- [DIRECTIONS]:
Make an exact copy, from the records below, of the lines from the line containing "MIC pin GND: GND -> none" to the line containing "DHT pin DATA: D8 -> D5", both lines included, excluding pictures.

- [EXERCISE INPUTS]:
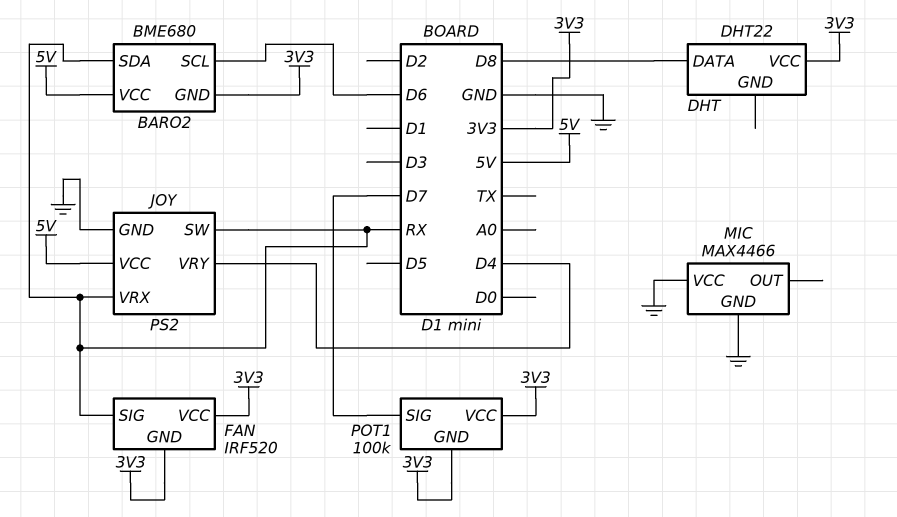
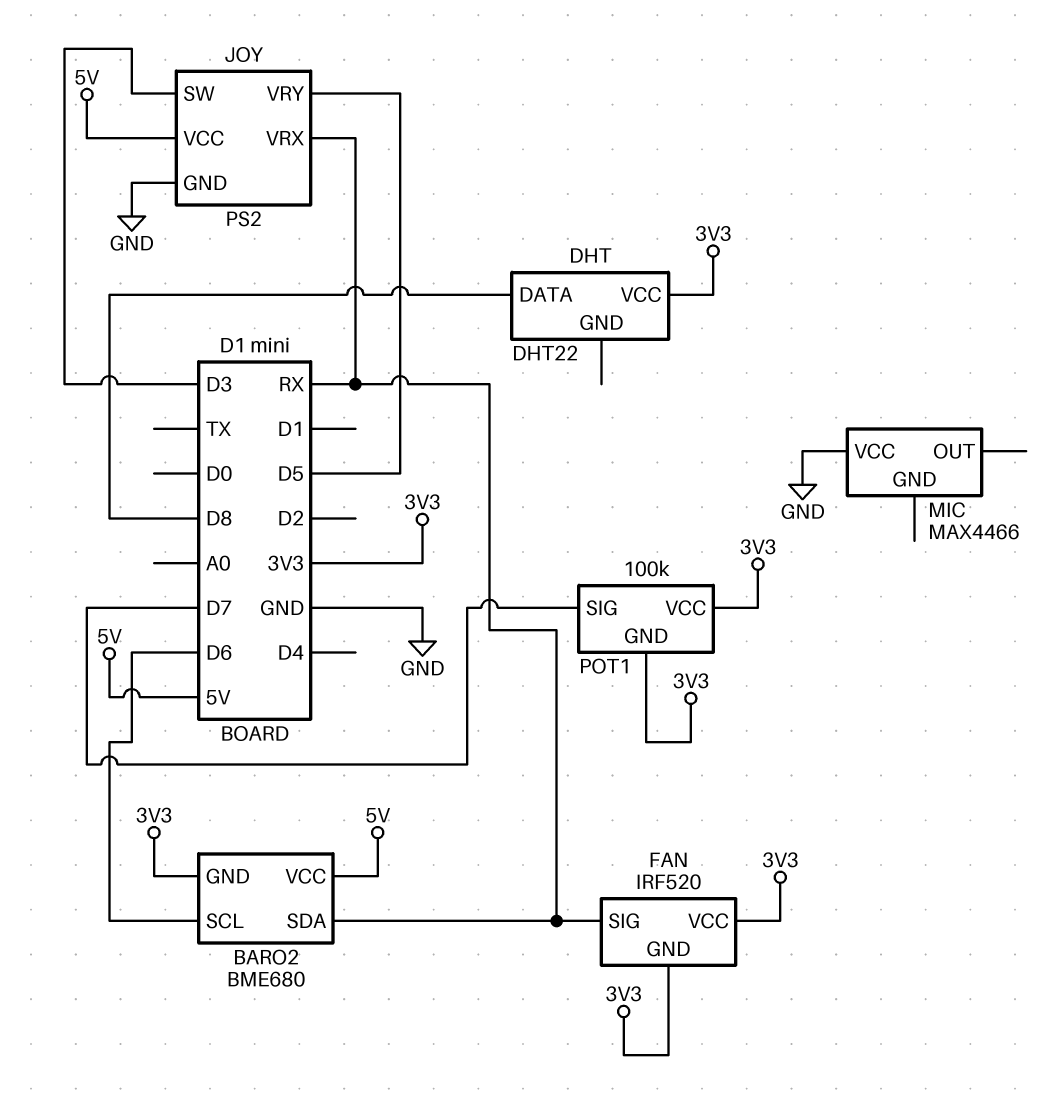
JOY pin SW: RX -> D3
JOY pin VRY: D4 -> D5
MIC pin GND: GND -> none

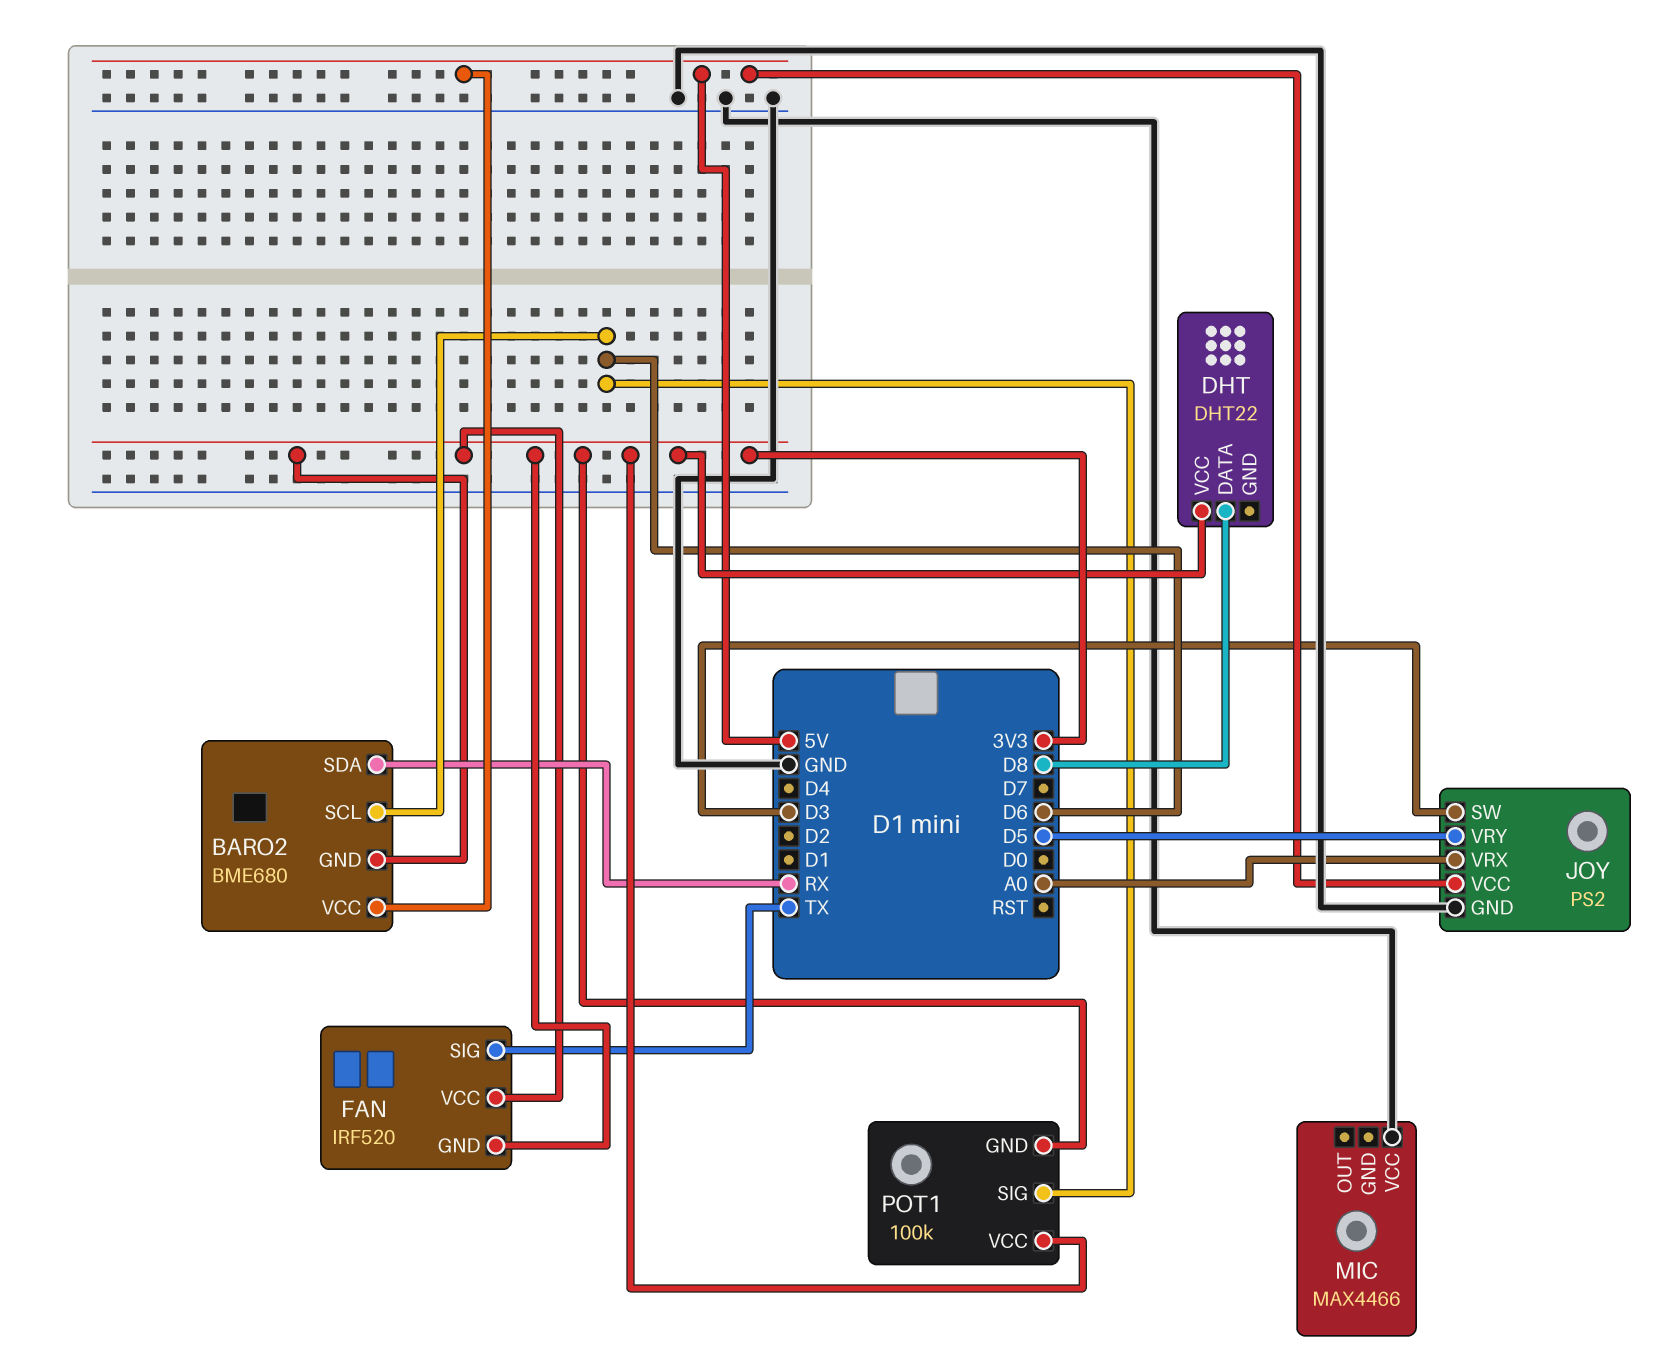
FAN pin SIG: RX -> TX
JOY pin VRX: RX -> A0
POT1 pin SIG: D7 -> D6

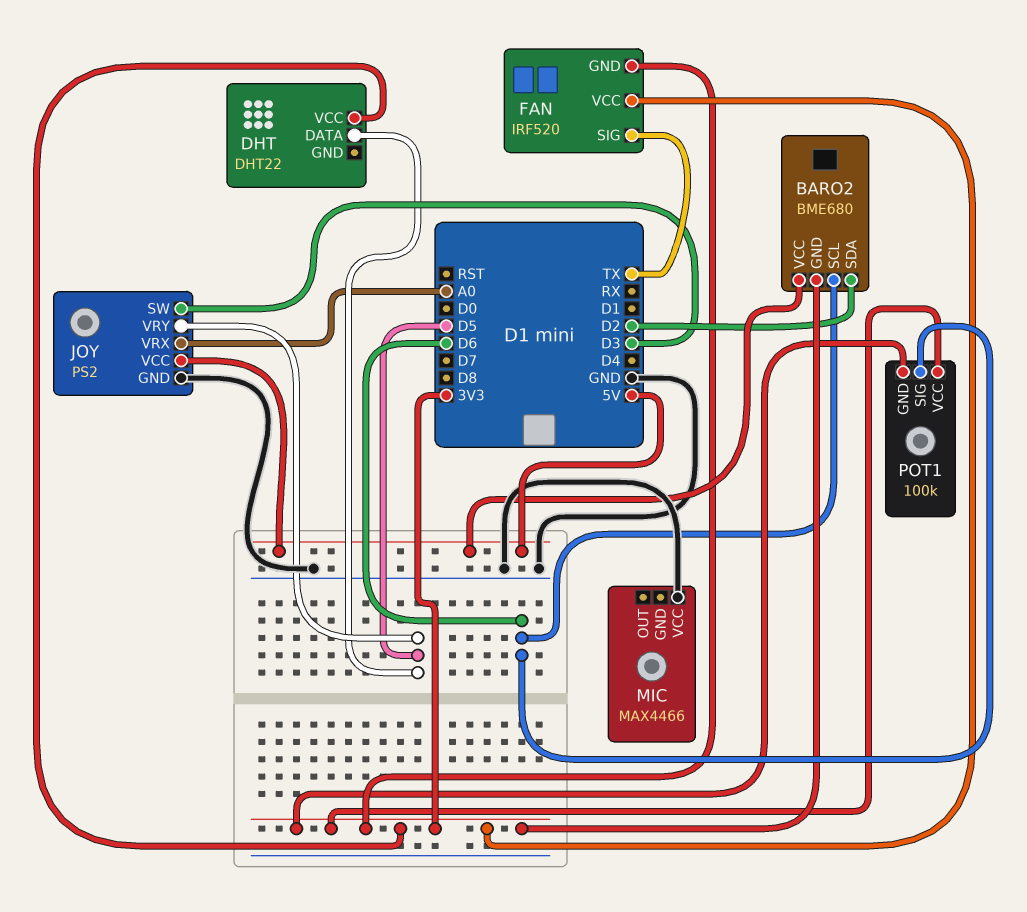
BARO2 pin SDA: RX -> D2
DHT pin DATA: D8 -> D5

--

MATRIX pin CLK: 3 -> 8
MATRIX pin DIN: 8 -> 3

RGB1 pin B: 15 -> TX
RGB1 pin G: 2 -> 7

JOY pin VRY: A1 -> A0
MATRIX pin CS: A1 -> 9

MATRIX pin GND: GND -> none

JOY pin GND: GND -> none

- [SOLVED EXERCISE]:
MIC pin GND: GND -> none

FAN pin SIG: RX -> TX
JOY pin VRX: RX -> A0
POT1 pin SIG: D7 -> D6

BARO2 pin SDA: RX -> D2
DHT pin DATA: D8 -> D5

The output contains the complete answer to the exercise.